━━━ Extracted material ━━━

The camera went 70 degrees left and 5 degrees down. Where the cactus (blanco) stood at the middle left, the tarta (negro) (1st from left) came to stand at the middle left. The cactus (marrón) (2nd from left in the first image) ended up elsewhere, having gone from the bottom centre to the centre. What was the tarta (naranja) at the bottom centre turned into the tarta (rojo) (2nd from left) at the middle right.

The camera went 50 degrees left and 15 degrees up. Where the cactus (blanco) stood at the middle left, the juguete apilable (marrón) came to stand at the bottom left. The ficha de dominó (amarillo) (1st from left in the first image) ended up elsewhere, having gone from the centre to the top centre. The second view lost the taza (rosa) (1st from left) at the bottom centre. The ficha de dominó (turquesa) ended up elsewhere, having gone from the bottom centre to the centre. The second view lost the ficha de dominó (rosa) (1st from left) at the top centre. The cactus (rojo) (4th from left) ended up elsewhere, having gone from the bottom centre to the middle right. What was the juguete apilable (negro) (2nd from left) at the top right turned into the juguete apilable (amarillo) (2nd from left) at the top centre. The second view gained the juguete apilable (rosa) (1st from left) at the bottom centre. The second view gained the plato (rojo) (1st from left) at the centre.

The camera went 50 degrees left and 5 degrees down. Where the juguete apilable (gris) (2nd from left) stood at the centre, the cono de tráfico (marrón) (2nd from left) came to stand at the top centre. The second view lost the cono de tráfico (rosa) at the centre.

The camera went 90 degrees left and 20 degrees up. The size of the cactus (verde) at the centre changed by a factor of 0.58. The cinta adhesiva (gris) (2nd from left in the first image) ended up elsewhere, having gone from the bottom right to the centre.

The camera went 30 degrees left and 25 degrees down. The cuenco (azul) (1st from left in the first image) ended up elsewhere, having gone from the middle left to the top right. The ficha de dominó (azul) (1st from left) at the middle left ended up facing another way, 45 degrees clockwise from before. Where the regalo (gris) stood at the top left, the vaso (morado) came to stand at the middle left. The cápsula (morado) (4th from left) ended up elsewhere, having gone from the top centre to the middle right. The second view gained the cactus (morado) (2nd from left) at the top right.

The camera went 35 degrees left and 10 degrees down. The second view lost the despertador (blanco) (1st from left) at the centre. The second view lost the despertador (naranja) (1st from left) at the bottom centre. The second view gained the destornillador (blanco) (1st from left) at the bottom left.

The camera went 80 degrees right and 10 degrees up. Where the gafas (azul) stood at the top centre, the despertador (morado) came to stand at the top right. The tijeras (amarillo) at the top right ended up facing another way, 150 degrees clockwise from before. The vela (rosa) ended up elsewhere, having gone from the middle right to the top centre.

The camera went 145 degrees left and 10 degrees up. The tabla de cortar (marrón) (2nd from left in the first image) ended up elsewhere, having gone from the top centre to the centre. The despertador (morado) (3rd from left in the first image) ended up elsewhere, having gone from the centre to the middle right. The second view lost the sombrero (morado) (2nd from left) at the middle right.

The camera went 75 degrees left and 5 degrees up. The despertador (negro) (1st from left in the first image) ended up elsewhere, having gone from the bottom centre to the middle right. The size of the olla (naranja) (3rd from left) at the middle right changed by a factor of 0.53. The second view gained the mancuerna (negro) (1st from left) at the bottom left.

━━━

Line by line, reproduce the data exactly as given.

The camera went 70 degrees left and 5 degrees down. Where the cactus (blanco) stood at the middle left, the tarta (negro) (1st from left) came to stand at the middle left. The cactus (marrón) (2nd from left in the first image) ended up elsewhere, having gone from the bottom centre to the centre. What was the tarta (naranja) at the bottom centre turned into the tarta (rojo) (2nd from left) at the middle right.

The camera went 50 degrees left and 15 degrees up. Where the cactus (blanco) stood at the middle left, the juguete apilable (marrón) came to stand at the bottom left. The ficha de dominó (amarillo) (1st from left in the first image) ended up elsewhere, having gone from the centre to the top centre. The second view lost the taza (rosa) (1st from left) at the bottom centre. The ficha de dominó (turquesa) ended up elsewhere, having gone from the bottom centre to the centre. The second view lost the ficha de dominó (rosa) (1st from left) at the top centre. The cactus (rojo) (4th from left) ended up elsewhere, having gone from the bottom centre to the middle right. What was the juguete apilable (negro) (2nd from left) at the top right turned into the juguete apilable (amarillo) (2nd from left) at the top centre. The second view gained the juguete apilable (rosa) (1st from left) at the bottom centre. The second view gained the plato (rojo) (1st from left) at the centre.

The camera went 50 degrees left and 5 degrees down. Where the juguete apilable (gris) (2nd from left) stood at the centre, the cono de tráfico (marrón) (2nd from left) came to stand at the top centre. The second view lost the cono de tráfico (rosa) at the centre.

The camera went 90 degrees left and 20 degrees up. The size of the cactus (verde) at the centre changed by a factor of 0.58. The cinta adhesiva (gris) (2nd from left in the first image) ended up elsewhere, having gone from the bottom right to the centre.

The camera went 30 degrees left and 25 degrees down. The cuenco (azul) (1st from left in the first image) ended up elsewhere, having gone from the middle left to the top right. The ficha de dominó (azul) (1st from left) at the middle left ended up facing another way, 45 degrees clockwise from before. Where the regalo (gris) stood at the top left, the vaso (morado) came to stand at the middle left. The cápsula (morado) (4th from left) ended up elsewhere, having gone from the top centre to the middle right. The second view gained the cactus (morado) (2nd from left) at the top right.

The camera went 35 degrees left and 10 degrees down. The second view lost the despertador (blanco) (1st from left) at the centre. The second view lost the despertador (naranja) (1st from left) at the bottom centre. The second view gained the destornillador (blanco) (1st from left) at the bottom left.

The camera went 80 degrees right and 10 degrees up. Where the gafas (azul) stood at the top centre, the despertador (morado) came to stand at the top right. The tijeras (amarillo) at the top right ended up facing another way, 150 degrees clockwise from before. The vela (rosa) ended up elsewhere, having gone from the middle right to the top centre.

The camera went 145 degrees left and 10 degrees up. The tabla de cortar (marrón) (2nd from left in the first image) ended up elsewhere, having gone from the top centre to the centre. The despertador (morado) (3rd from left in the first image) ended up elsewhere, having gone from the centre to the middle right. The second view lost the sombrero (morado) (2nd from left) at the middle right.

The camera went 75 degrees left and 5 degrees up. The despertador (negro) (1st from left in the first image) ended up elsewhere, having gone from the bottom centre to the middle right. The size of the olla (naranja) (3rd from left) at the middle right changed by a factor of 0.53. The second view gained the mancuerna (negro) (1st from left) at the bottom left.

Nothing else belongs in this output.